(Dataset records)

● ● ● ● ●

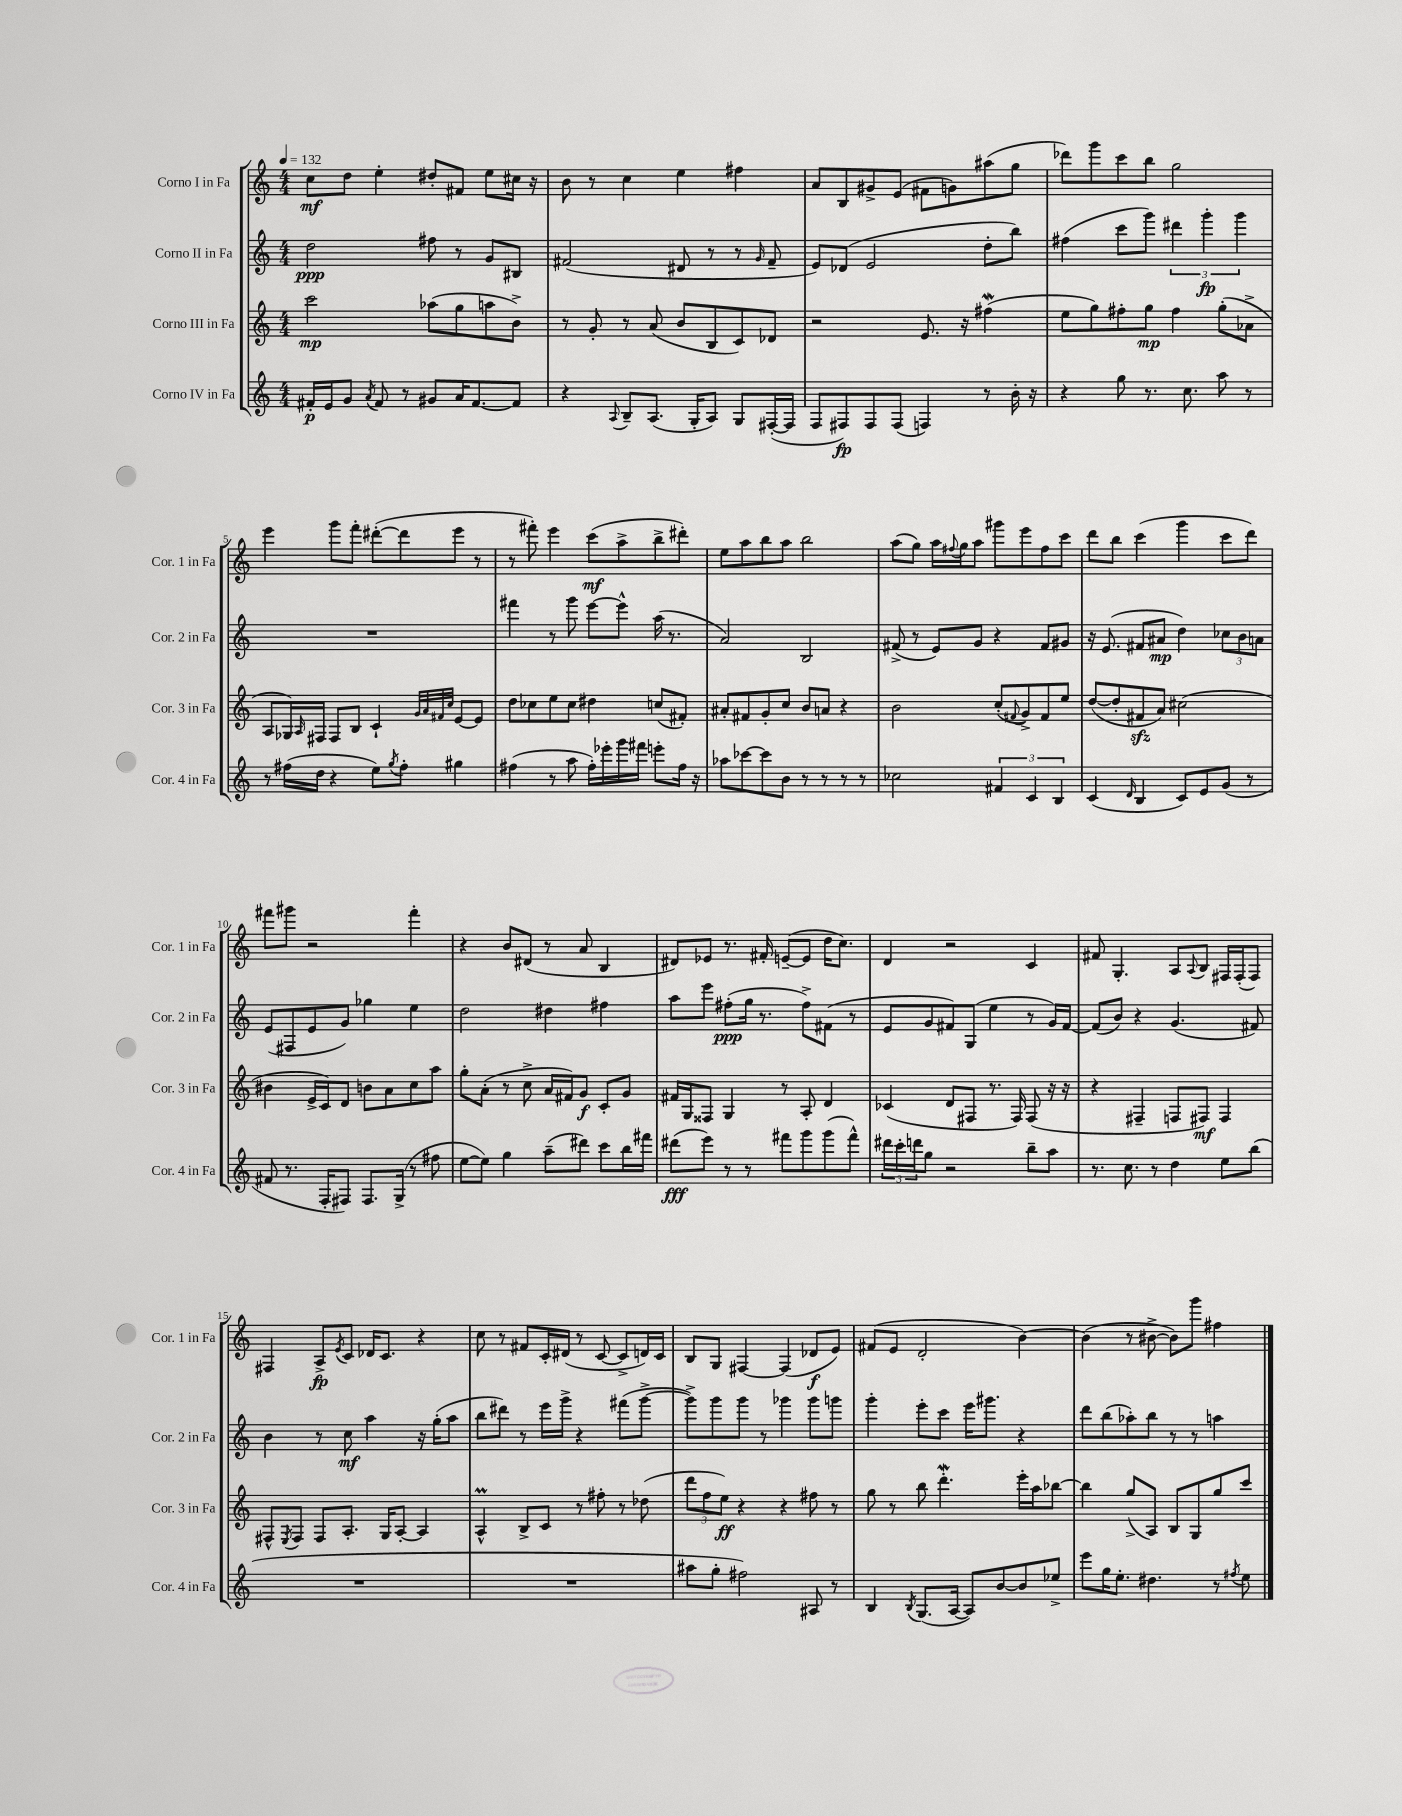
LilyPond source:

<<
\new StaffGroup <<
\new Staff = "s0" \with { instrumentName = "Corno I in Fa" shortInstrumentName = "Cor. 1 in Fa" } {
    \clef treble \key c \major \numericTimeSignature \time 4/4 \tempo 4 = 132
    c''8\mf d''8 e''4-. dis''8-. fis'8 e''8 cis''16 r16 |
    b'8 r8 c''4 e''4 fis''4 |
    a'8 b8 gis'8-> e'8( fis'8 g'8) ais''8( g''8 |
    des'''8) g'''8 c'''8 b''8 g''2 |
    e'''4 g'''8 f'''8-. dis'''8~-.( dis'''8 e'''8 r8 |
    r8 fis'''8-.) e'''4 c'''8\mf( a''8-> b''8-> dis'''8-.) |
    e''8 a''8 b''8 a''8 b''2 |
    a''8( g''8) a''16 \appoggiatura { fis''8 } g''16 a''8 gis'''8 e'''8 fis''8 c'''8 |
    d'''8 b''8 c'''4( g'''4 c'''8 d'''8) |
    fis'''8 gis'''8 r2 fis'''4-. |
    r4 b'8 dis'8( r8 a'8 b4 |
    dis'8) ees'8 r8. fis'16-. e'8~--( e'8 d''16 c''8.) |
    d'4 r2 c'4 |
    fis'8 g4.-. a8 \appoggiatura { a8 } b8 fis16 fis16-.( fis8) |
    fis4 a8->\fp \acciaccatura { e'8 } c'8 des'16 c'8. r4 |
    c''8 r8 fis'8 c'16-. dis'16( r8 c'8~ c'8-> d'16) c'16 |
    b8 g8 fis4~ fis4( des'8\f e'8) |
    fis'8( e'8 d'2-. b'4~) |
    b'4( r8 bis'8~-> bis'8) g'''8 fis''4 \bar "|." |
}
\new Staff = "s1" \with { instrumentName = "Corno II in Fa" shortInstrumentName = "Cor. 2 in Fa" } {
    \clef treble \key c \major \numericTimeSignature \time 4/4
    d''2\ppp fis''8 r8 g'8 bis8 |
    fis'2( dis'8 r8 r8 \grace { g'16 } fis'8-- |
    e'8) des'8( e'2 d''8-. b''8) |
    fis''4( c'''8 g'''8) \tuplet 3/2 { dis'''4 g'''4-.\fp g'''4 } |
    R1 |
    fis'''4 r8 g'''8 e'''8~ e'''8-^ a''16( r8. |
    a'2) b2 |
    fis'8->( r8 e'8) g'8 r4 fis'8 gis'8 |
    r16 e'8.( fis'8 ais'8\mp d''4) \tuplet 3/2 { ces''8 b'8 a'8 } |
    e'8( fis8 e'8 g'8) ges''4 e''4 |
    d''2 dis''4 fis''4 |
    a''8 e'''8 fis''8-.\ppp( g''16 r8. fis''8->) fis'8( r8 |
    e'8 g'8 fis'8) g8( e''4 r8 g'16) fis'16~ |
    fis'8( b'8) r4 g'4.( fis'8) |
    b'4 r8 c''8\mf a''4 r16 g''16-.( a''8 |
    b''8 dis'''8) r8 e'''16 g'''16-> r4 fis'''8( g'''8~-> |
    g'''8->) g'''8 g'''8 r8 ges'''4 ges'''8 g'''8 |
    g'''4-. e'''8-. c'''8 e'''16 gis'''8. r4 |
    d'''8 b''8( aes''8-.) b''8 r8 r8 a''4 \bar "|." |
}
\new Staff = "s2" \with { instrumentName = "Corno III in Fa" shortInstrumentName = "Cor. 3 in Fa" } {
    \clef treble \key c \major \numericTimeSignature \time 4/4
    c'''2\mp aes''8( g''8 a''8 b'8->) |
    r8 g'8-. r8 a'8( b'8 b8 c'8) des'8 |
    r2 e'8. r16 fis''4\mordent( |
    e''8 g''8) fis''8-. g''8\mp fis''4 g''8-.( aes'8-> |
    a8 ges16) \grace { a16 } fis16 fis8 b8 c'4-! \grace { g'32 a'32 fis'32 c''32 } e'8~ e'8 |
    d''8 ces''8 e''8 ces''8 dis''4 c''8( fis'8-.) |
    ais'8-. fis'8 g'8-. c''8 b'8 a'8 r4 |
    b'2 c''8-.( \appoggiatura { fis'8 } g'8->) fis'8 e''8 |
    d''8~( d''8-. fis'8\sfz a'8) cis''2( |
    bis'4 e'16-> c'16) d'8 b'8 a'8 c''8 a''8 |
    g''8-. a'8-.( r8 c''8-> a'16 fis'16) g'8\f c'8-. g'8 |
    fis'16 g16 fisis8 g4 r8 a8-. d'4 |
    ces'4( d'8 fis8 r8. fis16) fis8( r16 r16 |
    r4 fis4-- f8 fis8\mf) fis4 |
    fis8-^ \acciaccatura { e8 } fis8 fis8 a8.-. g16 a8~-. a4 |
    a4-^\prall b8-> c'8 r8 fis''8-. r8 des''8( |
    \tuplet 3/2 { d'''8 f''8 e''8\ff) } r4 r4 fis''8 r8 |
    g''8 r8 b''8 d'''4.-.\mordent e'''16-. a''16 bes''8~ |
    bes''4 g''8->( a8) b8 g8 g''8 c'''8 \bar "|." |
}
\new Staff = "s3" \with { instrumentName = "Corno IV in Fa" shortInstrumentName = "Cor. 4 in Fa" } {
    \clef treble \key c \major \numericTimeSignature \time 4/4
    fis'16-.\p e'16 g'8 \acciaccatura { a'8 } fis'8 r8 gis'8 a'16 fis'8.~ fis'8 |
    r4 \appoggiatura { a8 } b8-- a8.( g16-. a8) g8 fis16~-.( fis16 |
    f8 fis8\fp) fis8 fis8( f4) r8 b'16-. r16 |
    r4 g''8 r8. c''8. a''8 r8 |
    r8 fis''16( d''16 r4 e''8) \acciaccatura { g''8 } fis''8-. gis''4 |
    fis''4( r8 a''8 fis''16-.) ees'''16-. g'''16 fis'''16 e'''8-. fis''16 r16 |
    aes''8 ces'''8~ ces'''8 b'8 r8 r8 r8 r8 |
    ces''2 \tuplet 3/2 { fis'4 c'4 b4 } |
    c'4( \grace { d'16 } b4 c'8) e'8 g'8( r8 |
    fis'8 r8. f16-. fis8) fis8. g16->( r8 fis''8 |
    e''8~ e''8) g''4 a''8--( dis'''8) c'''8 b''16 fis'''16 |
    dis'''8\fff( e'''8) r8 r8 fis'''8 g'''8 g'''8( fis'''8-^) |
    \tuplet 3/2 { dis'''16 c'''16-. d'''16 } g''8 r2 b''8-- a''8 |
    r8. c''8. r8 d''4 e''8 b''8( |
    R1 |
    R1 |
    ais''8 g''8-. fis''2) ais8 r8 |
    b4 \acciaccatura { b8 } g8.( a16~ a8) b'8~ b'8 ees''8-> |
    e'''8 g''16 e''8.-. dis''4. r8 \acciaccatura { fis''8 } e''8 \bar "|." |
}
>>
>>
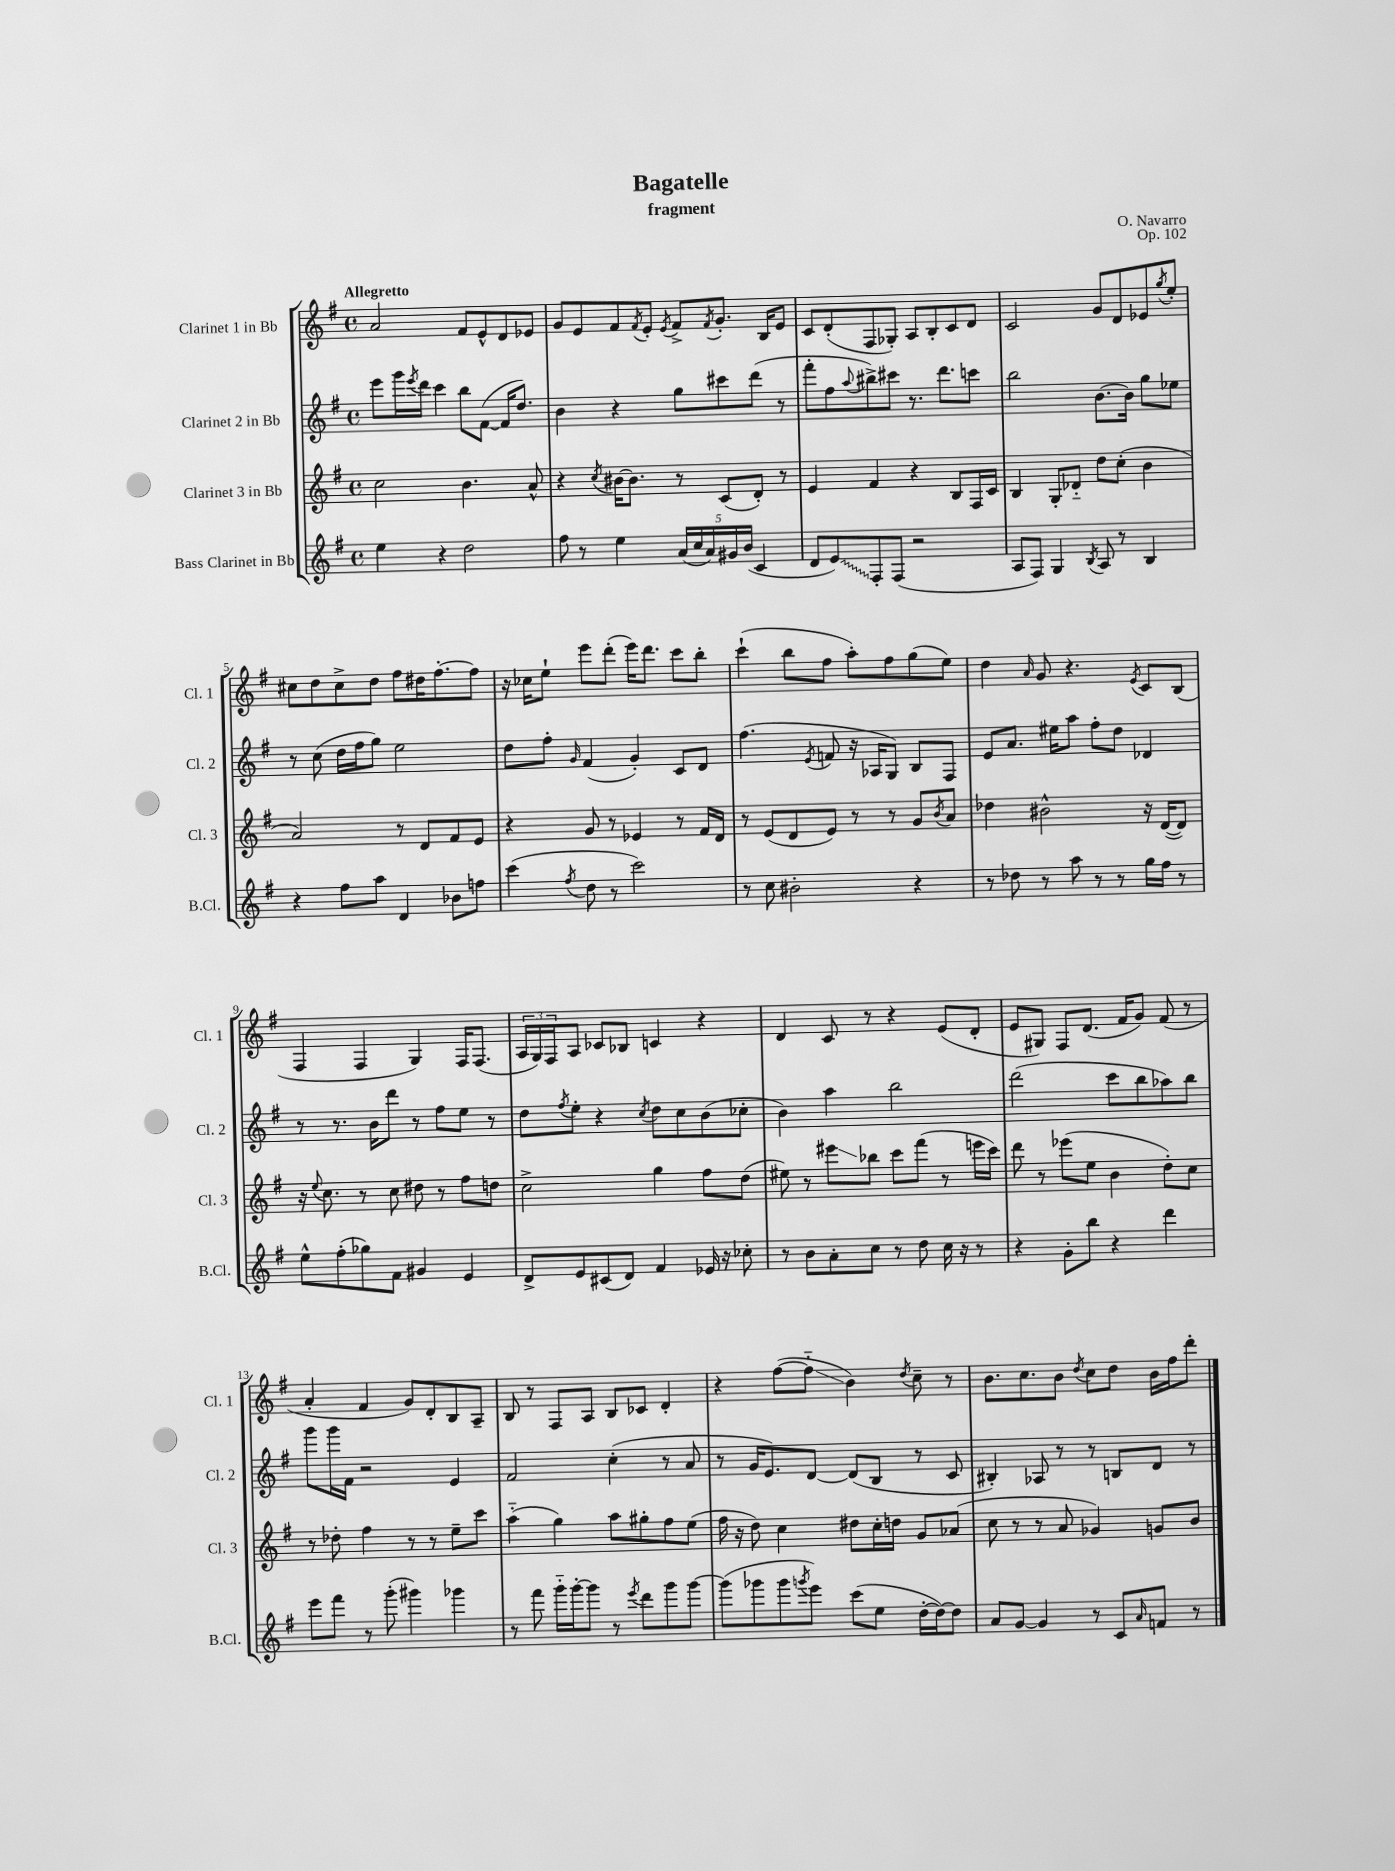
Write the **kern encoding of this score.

**kern	**kern	**kern	**kern
*staff4	*staff3	*staff2	*staff1
*clefG2	*clefG2	*clefG2	*clefG2
*k[f#]	*k[f#]	*k[f#]	*k[f#]
*M4/4	*M4/4	*M4/4	*M4/4
*met(c)	*met(c)	*met(c)	*met(c)
4ee	2cc	8eee	2a
.	.	16ggg	.
.	.	8qeee	.
.	.	16ddd	.
4r	.	4ccc	.
2dd	4.b	8bb	8f#
.	.	([8f#	8e^^
.	.	16f#]	8d
.	.	8.dd)	.
.	8a^^	.	8e-
=	=	=	=
8ff#	4r	4b	8g
8r	.	.	8e
.	8qcc	.	.
4ee	[16b#	4r	8f#
.	8.b#]	.	.
.	.	.	8qf#
.	.	.	8e'
.	.	.	8qe
(20a	8r	8gg	8f#^
20cc	.	.	.
20a)	.	.	.
.	.	.	8qf#
.	(8c	8ccc#	8.g'
20g#	.	.	.
(20b	.	.	.
4c	8d')	(8ddd	.
.	.	.	16B
.	8r	8r	8e
=	=	=	=
8d	4e	8fff#'	8c
8e)	.	8ff#	(8d'
.	.	8qqaa	.
8F#'	4f#	8bb#^)	8F#
(8F#	.	8ccc#	8G-')
2r	4r	8.r	8A
.	.	.	8B'
.	.	8.ddd	.
.	8B	.	8c
.	16F#	8ccc	8d
.	16c	.	.
=	=	=	=
8A	4B	2bb	2c
8F#)	.	.	.
4G	8G'	.	.
.	8d-'~	.	.
8qB	.	.	.
8A	8dd	[8.b	8g
8r	(8cc'	.	8d
.	.	16b]	.
4B	4b	8gg	8e-
.	.	.	8qgg
.	.	8ee-	8ee'
=	=	=	=
4r	2a)	8r	8cc#
.	.	(8cc	8dd
8ff#	.	16dd	8cc#^
.	.	16ff#	.
8aa	.	8gg)	8dd
4d	8r	2ee	8ff#
.	8d	.	16dd#
.	.	.	[8.ff#'
8b-	8f#	.	.
8ff	8e	.	8ff#]
=	=	=	=
(4ccc	4r	8dd	16r
.	.	.	16cc-
.	.	8ff#'	8ee`
8qff#	.	16qqg	.
8dd	8g	(4f#	8eee
8r	8r	.	(8ddd'
2ccc)	4e-	4g')	16eee)
.	.	.	8.ddd
.	8r	8c	8ccc
.	16f#	8d	8bb'
.	16d	.	.
=	=	=	=
8r	8r	(4.ff#	(4ccc`
8cc	(8e	.	.
2b#'	8d	.	8bb
.	.	8qe	.
.	8e)	8f	8ff#
.	8r	16r	8aa')
.	.	16A-	.
.	8r	8G)	8ff#
4r	8g	8B	(8gg
.	8qb	.	.
.	8a	8F#	8ee)
=	=	=	=
8r	4dd-	8e	4dd
8dd-	.	8.a	.
.	.	.	16qqa
8r	2b#^^	.	8g
.	.	16ee#	.
8aa	.	8aa	4.r
8r	.	8ff#'	.
8r	.	8dd	.
.	.	.	8qe
16gg	16r	4d-	8c
16ff#	([16d	.	.
8r	8d])	.	(8B
=	=	=	=
8ee^^	16r	8r	4F#
.	8qqee	.	.
.	8.cc	.	.
(8ff#'	.	8.r	.
8gg-)	8r	.	4F#
.	.	16b	.
8f#	8cc	8ddd	.
4g#	8dd#	8r	4G)
.	8r	8ff#	.
4e	8ff#	8ee	16F#
.	.	.	(8.F#
.	8dd	8r	.
=	=	=	=
8d^	2cc^	8dd	24A
.	.	.	24G)
.	.	.	24F#
.	.	8qff#	.
8e	.	8ee'	8A
(8c#	.	4r	8c-
8d)	.	.	8B-
.	.	8qcc	.
4f#	4gg	8dd	4c
.	.	8cc	.
16e-	8ff#	(8b	4r
16r	.	.	.
8cc-'	(8dd	8cc-'	.
=	=	=	=
8r	8ee#)	4b)	4d
8b	8r	.	.
8a'	8eee#	4aa	8c
8cc	8bb-	.	8r
8r	8ccc	2bb	4r
8dd	(8fff#	.	.
16cc	8r	.	(8e
16r	.	.	.
8r	16eee	.	8d'
.	16ccc)	.	.
=	=	=	=
4r	8ddd	(2ddd	8e
.	8r	.	8G#)
8g'	(8eee-	.	8F#
8bb	8ee	.	(8.d
4r	4b	8ccc	.
.	.	.	16f#
.	.	8bb	8g)
4ddd	8dd')	8aa-)	(8f#
.	8cc	8bb	8r
=	=	=	=
8eee	8r	8ggg	4a'
8fff#	8dd-'	16ggg	.
.	.	16f#	.
8r	4ff#	2r	4f#
(8ggg'	.	.	.
4ggg#)	8r	.	8g)
.	8r	.	8d'
4ggg-	8ee~	4e	8B
.	8ccc	.	8A~
=	=	=	=
8r	(4aa'~	2f#	8B
8fff#	.	.	8r
16ggg'~	4gg)	.	8F#
[16ggg'	.	.	.
8ggg]	.	.	8A
8r	8aa	(4cc'	8B
8qeee	.	.	.
8ddd	8gg#'	.	8c-
8ggg	8ff#	8r	4d'
[8ggg	(8ee	8a	.
=	=	=	=
(8ggg]	16ff#	8r	4r
.	16r	.	.
8ggg-	8dd)	16g	.
.	.	8.e)	.
8ggg-	4cc	.	([8ff#
8qggg	.	.	.
8eee)	.	[8d	8ff#'~]
(8ccc	8dd#	(8d]	4b)
8ee	16cc'	8B	.
.	16dd	.	.
.	.	.	8qdd
[16dd'	8g	8r	8cc~
16dd_)	.	.	.
8dd]	(8a-	8c	8r
=	=	=	=
8a	8cc	4B#')	8.b
[8g	8r	.	.
.	.	.	8.cc
4g]	8r	8A-	.
.	8a	8r	8b
.	.	.	8qdd
8r	4g-)	8r	8cc
8c	.	8B	8dd
16qqa	.	.	.
8f	8g	8d	16b
.	.	.	16ff#
8r	8b	8r	8ddd'
==	==	==	==
*-	*-	*-	*-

● ● ● ● ●

Task to carry out -
Return every line of the listing above that contains the string "grace".

Response -
    fis'2( dis'8 r8 r8 \grace { g'16 } fis'8-- |
    a8 ges16) \grace { a16 } fis16 fis8 b8 c'4-! \grace { g'32 a'32 fis'32 c''32 } e'8~ e'8 |
    c'4( \grace { d'16 } b4 c'8) e'8 g'8( r8 |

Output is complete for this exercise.